### WORK REQUIRED
Using the records below, repeat exactly the lines from the one holding "SONAR2 pin TRIG: D6 -> TX" through the one holding "LINE3: TCRT5000 -> KY-033", both ends included, and no others.
Top of STORED DATA
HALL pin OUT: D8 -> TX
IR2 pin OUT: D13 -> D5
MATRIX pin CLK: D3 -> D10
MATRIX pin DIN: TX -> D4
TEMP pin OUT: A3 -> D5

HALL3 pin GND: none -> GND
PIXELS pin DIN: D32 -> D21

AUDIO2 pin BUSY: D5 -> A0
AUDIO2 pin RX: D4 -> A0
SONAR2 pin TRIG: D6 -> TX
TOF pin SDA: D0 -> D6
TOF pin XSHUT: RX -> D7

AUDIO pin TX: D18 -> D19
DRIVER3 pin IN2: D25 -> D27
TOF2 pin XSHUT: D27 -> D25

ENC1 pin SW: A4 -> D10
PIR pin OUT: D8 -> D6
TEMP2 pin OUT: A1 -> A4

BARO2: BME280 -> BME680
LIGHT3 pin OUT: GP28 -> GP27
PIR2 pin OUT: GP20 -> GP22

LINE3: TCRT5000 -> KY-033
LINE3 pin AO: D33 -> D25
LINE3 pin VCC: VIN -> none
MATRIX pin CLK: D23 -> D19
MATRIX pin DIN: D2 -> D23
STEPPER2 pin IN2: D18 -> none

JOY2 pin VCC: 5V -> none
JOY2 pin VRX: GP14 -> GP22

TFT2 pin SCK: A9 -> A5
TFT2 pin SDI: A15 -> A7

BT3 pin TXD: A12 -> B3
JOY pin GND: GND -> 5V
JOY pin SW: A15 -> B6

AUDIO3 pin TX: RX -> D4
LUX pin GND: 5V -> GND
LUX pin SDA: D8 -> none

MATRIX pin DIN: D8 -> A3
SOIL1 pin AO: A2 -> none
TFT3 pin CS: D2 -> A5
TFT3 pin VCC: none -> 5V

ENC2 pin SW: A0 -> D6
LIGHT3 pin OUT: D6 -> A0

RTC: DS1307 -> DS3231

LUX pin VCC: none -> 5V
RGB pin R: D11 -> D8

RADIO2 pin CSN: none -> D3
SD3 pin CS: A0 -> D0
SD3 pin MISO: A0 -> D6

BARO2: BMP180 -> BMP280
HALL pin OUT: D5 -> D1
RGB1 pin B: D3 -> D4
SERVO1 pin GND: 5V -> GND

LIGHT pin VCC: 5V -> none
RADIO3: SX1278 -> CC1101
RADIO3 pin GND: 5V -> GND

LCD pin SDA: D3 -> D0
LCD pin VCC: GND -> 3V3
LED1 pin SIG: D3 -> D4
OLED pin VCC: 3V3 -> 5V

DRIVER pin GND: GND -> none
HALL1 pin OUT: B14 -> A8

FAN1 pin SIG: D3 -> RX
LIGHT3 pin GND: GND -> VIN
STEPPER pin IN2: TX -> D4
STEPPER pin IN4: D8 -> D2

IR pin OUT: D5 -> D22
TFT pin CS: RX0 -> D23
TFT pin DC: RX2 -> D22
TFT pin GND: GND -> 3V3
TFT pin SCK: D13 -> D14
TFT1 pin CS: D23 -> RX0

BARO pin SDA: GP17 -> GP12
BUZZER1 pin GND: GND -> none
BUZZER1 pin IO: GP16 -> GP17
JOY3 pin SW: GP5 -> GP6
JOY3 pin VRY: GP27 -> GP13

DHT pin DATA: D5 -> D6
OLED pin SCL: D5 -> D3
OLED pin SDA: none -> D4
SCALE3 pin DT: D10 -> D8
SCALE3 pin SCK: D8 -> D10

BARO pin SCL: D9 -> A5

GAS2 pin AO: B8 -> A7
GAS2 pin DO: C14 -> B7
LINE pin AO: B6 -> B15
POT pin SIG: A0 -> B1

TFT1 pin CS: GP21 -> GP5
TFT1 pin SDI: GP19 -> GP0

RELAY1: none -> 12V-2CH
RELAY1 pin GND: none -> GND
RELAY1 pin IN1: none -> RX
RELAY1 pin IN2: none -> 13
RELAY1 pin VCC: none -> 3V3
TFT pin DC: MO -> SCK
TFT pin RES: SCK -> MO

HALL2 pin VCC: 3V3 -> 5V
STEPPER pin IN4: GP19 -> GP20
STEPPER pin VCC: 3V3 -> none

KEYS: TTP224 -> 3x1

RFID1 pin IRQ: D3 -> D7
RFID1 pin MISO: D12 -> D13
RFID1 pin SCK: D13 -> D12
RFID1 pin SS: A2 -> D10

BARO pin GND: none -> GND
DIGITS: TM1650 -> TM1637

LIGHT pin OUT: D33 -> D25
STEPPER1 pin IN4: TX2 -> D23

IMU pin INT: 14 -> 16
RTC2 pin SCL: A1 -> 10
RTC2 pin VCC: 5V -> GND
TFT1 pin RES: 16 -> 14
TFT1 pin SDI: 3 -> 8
Bottom of STORED DATA
### REPLY
SONAR2 pin TRIG: D6 -> TX
TOF pin SDA: D0 -> D6
TOF pin XSHUT: RX -> D7

AUDIO pin TX: D18 -> D19
DRIVER3 pin IN2: D25 -> D27
TOF2 pin XSHUT: D27 -> D25

ENC1 pin SW: A4 -> D10
PIR pin OUT: D8 -> D6
TEMP2 pin OUT: A1 -> A4

BARO2: BME280 -> BME680
LIGHT3 pin OUT: GP28 -> GP27
PIR2 pin OUT: GP20 -> GP22

LINE3: TCRT5000 -> KY-033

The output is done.